───── Record excerpts
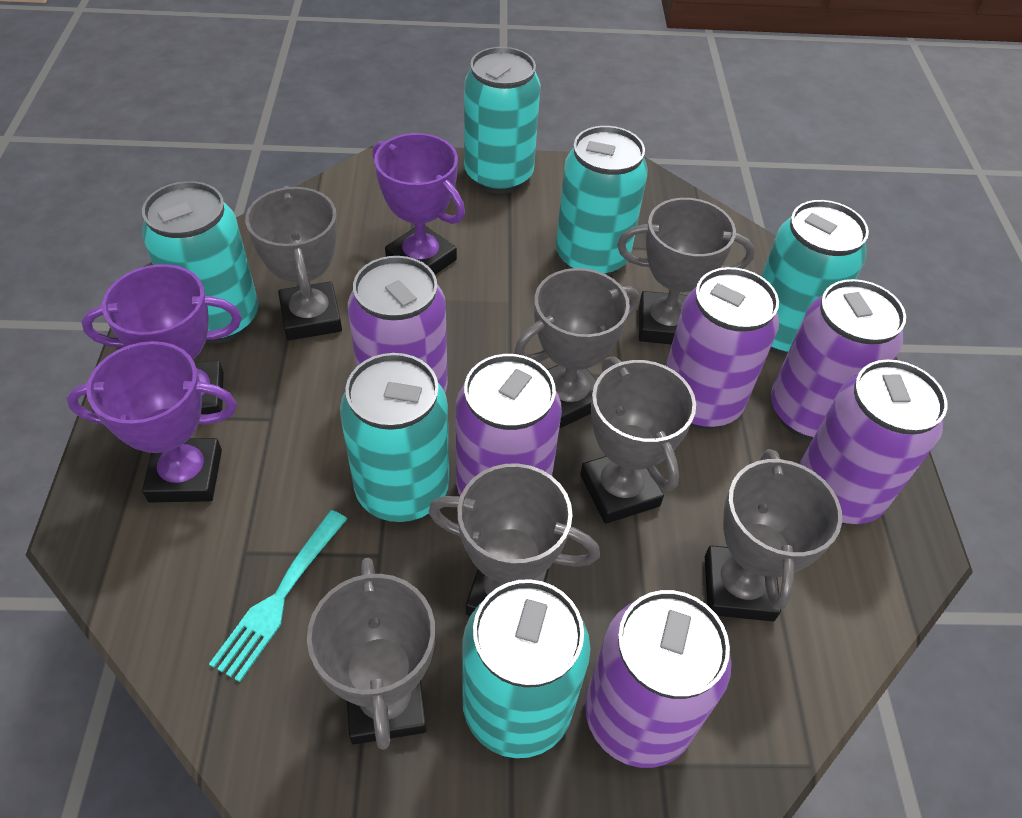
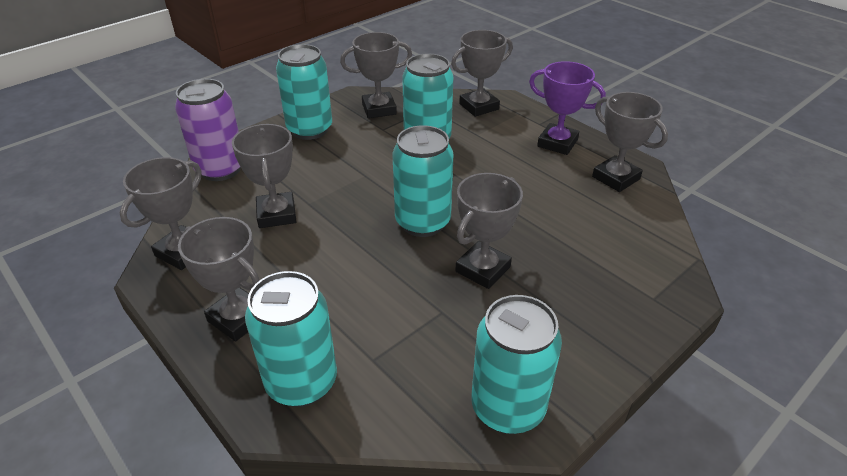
purple can: 6 -> 1
purple trophy: 3 -> 1
turquoise can: 6 -> 5
turquoise fork: 1 -> 0

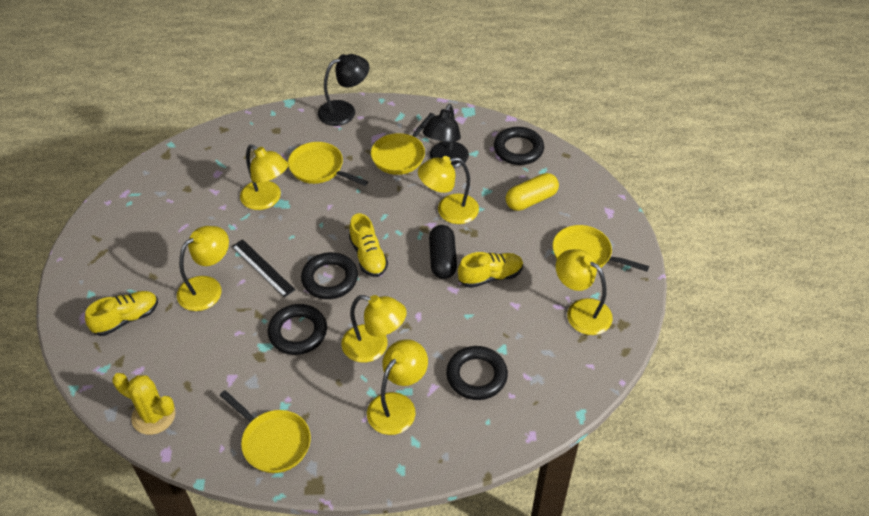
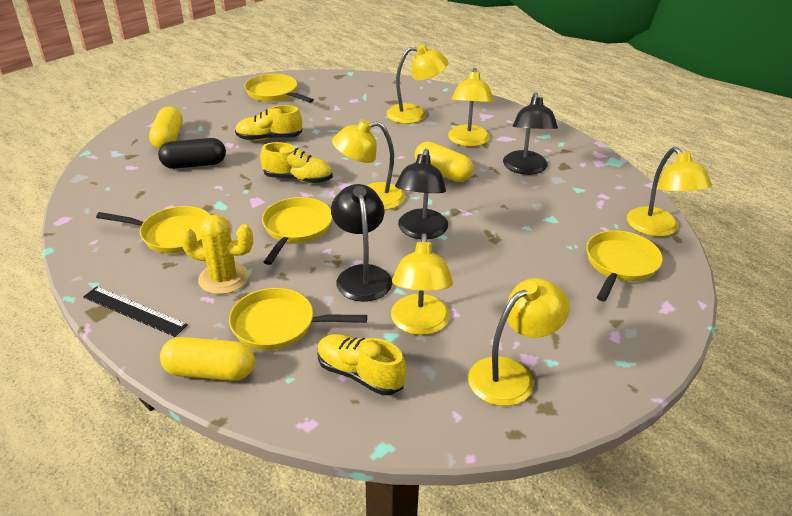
black lamp: 2 -> 3
black ring: 4 -> 0
yellow capsule: 1 -> 3
yellow pan: 4 -> 5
──────────
**Task requirements:** Set the listing down in full and exactly. Pictures within it should not appear in the copy.

**Solution to the exercise:**
purple can: 6 -> 1
purple trophy: 3 -> 1
turquoise can: 6 -> 5
turquoise fork: 1 -> 0

black lamp: 2 -> 3
black ring: 4 -> 0
yellow capsule: 1 -> 3
yellow pan: 4 -> 5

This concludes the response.